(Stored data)
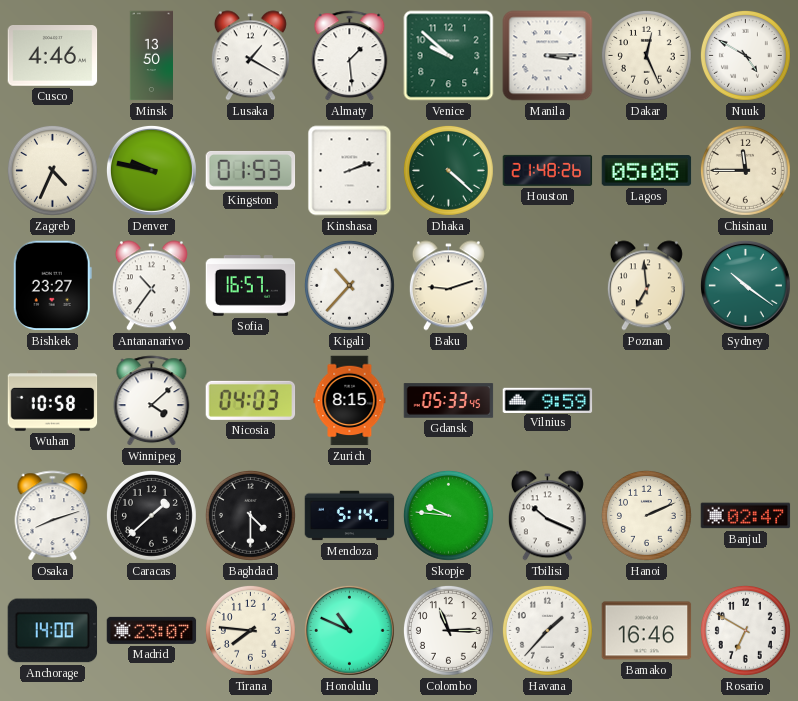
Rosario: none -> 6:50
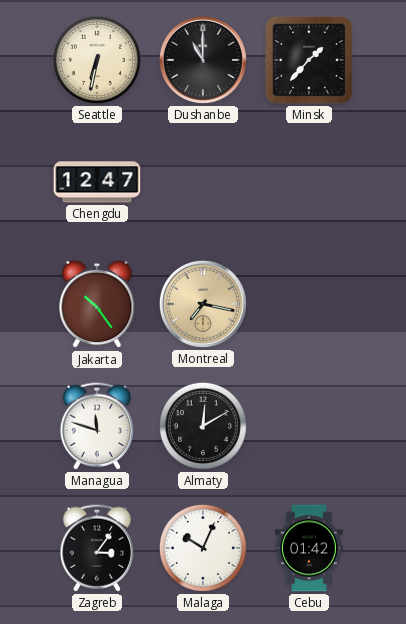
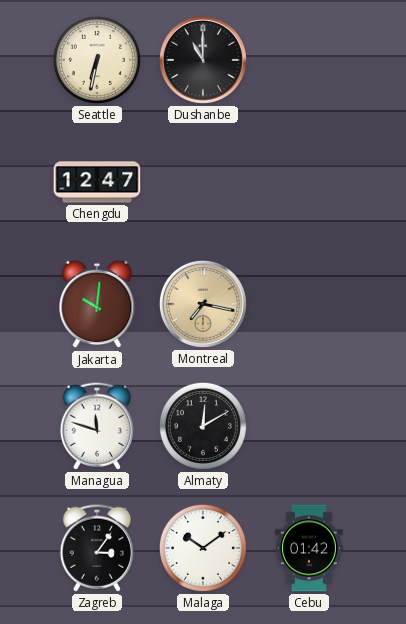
Minsk: 1:37 -> none
Jakarta: 10:24 -> 10:01
Malaga: 10:04 -> 10:09
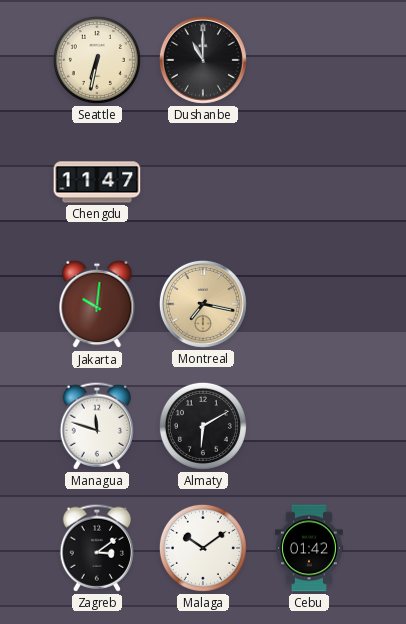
Chengdu: 12:47 -> 11:47
Almaty: 12:10 -> 6:10
Zagreb: 3:06 -> 3:09
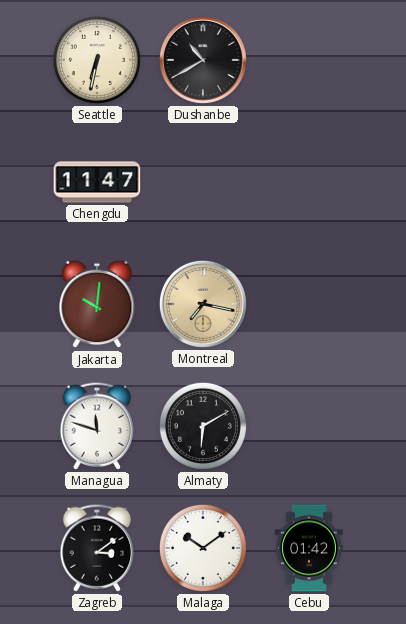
Dushanbe: 11:00 -> 10:40
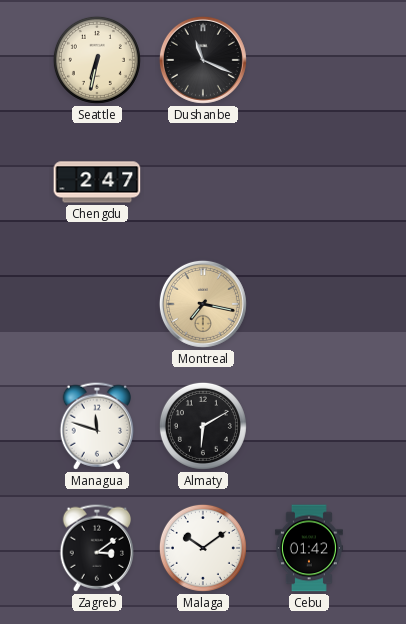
Dushanbe: 10:40 -> 11:19
Chengdu: 11:47 -> 2:47
Jakarta: 10:01 -> none
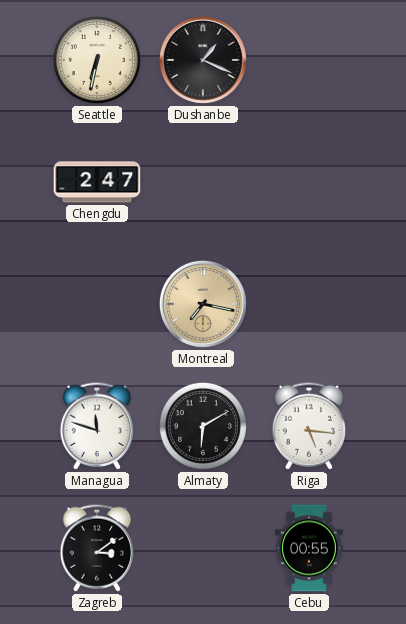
Dushanbe: 11:19 -> 1:19
Riga: none -> 5:16
Malaga: 10:09 -> none
Cebu: 01:42 -> 00:55
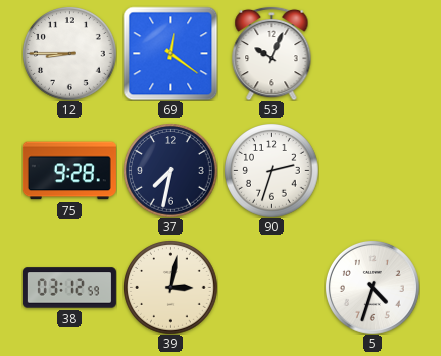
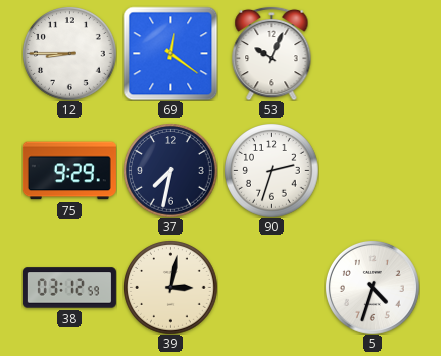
75: 9:28 -> 9:29
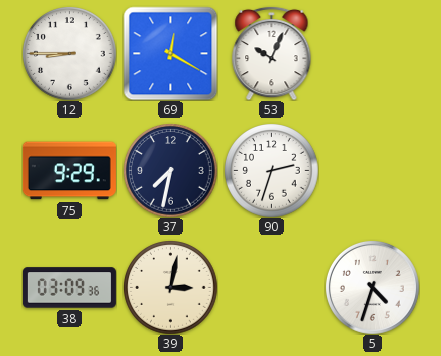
69: 12:21 -> 12:20
38: 03:12 -> 03:09
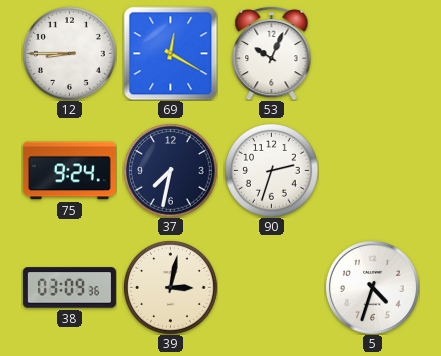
75: 9:29 -> 9:24
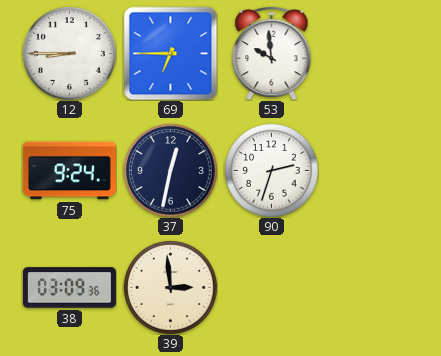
69: 12:20 -> 6:45
53: 10:04 -> 9:59
37: 7:32 -> 12:32
39: 3:02 -> 2:59
5: 4:33 -> none
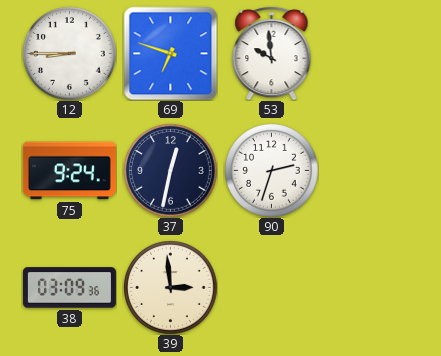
69: 6:45 -> 6:48
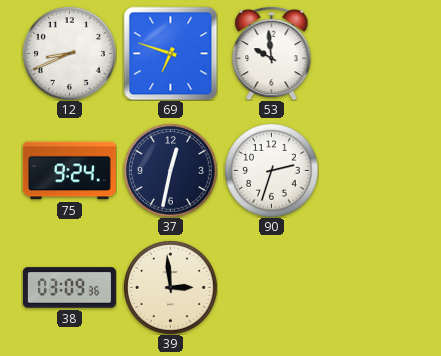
12: 8:45 -> 8:41
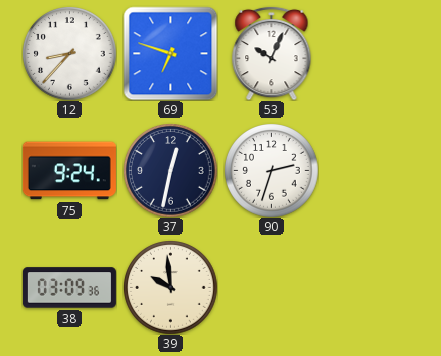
12: 8:41 -> 8:37
53: 9:59 -> 10:04
39: 2:59 -> 9:59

» What you need to do: Could you copy every line of the material above word for word, leaving out the pictures?

» Written solution:
Rosario: none -> 6:50
Minsk: 1:37 -> none
Jakarta: 10:24 -> 10:01
Malaga: 10:04 -> 10:09
Chengdu: 12:47 -> 11:47
Almaty: 12:10 -> 6:10
Zagreb: 3:06 -> 3:09
Dushanbe: 11:00 -> 10:40
Dushanbe: 10:40 -> 11:19
Chengdu: 11:47 -> 2:47
Jakarta: 10:01 -> none
Dushanbe: 11:19 -> 1:19
Riga: none -> 5:16
Malaga: 10:09 -> none
Cebu: 01:42 -> 00:55
75: 9:28 -> 9:29
69: 12:21 -> 12:20
38: 03:12 -> 03:09
75: 9:29 -> 9:24
69: 12:20 -> 6:45
53: 10:04 -> 9:59
37: 7:32 -> 12:32
39: 3:02 -> 2:59
5: 4:33 -> none
69: 6:45 -> 6:48
12: 8:45 -> 8:41
12: 8:41 -> 8:37
53: 9:59 -> 10:04
39: 2:59 -> 9:59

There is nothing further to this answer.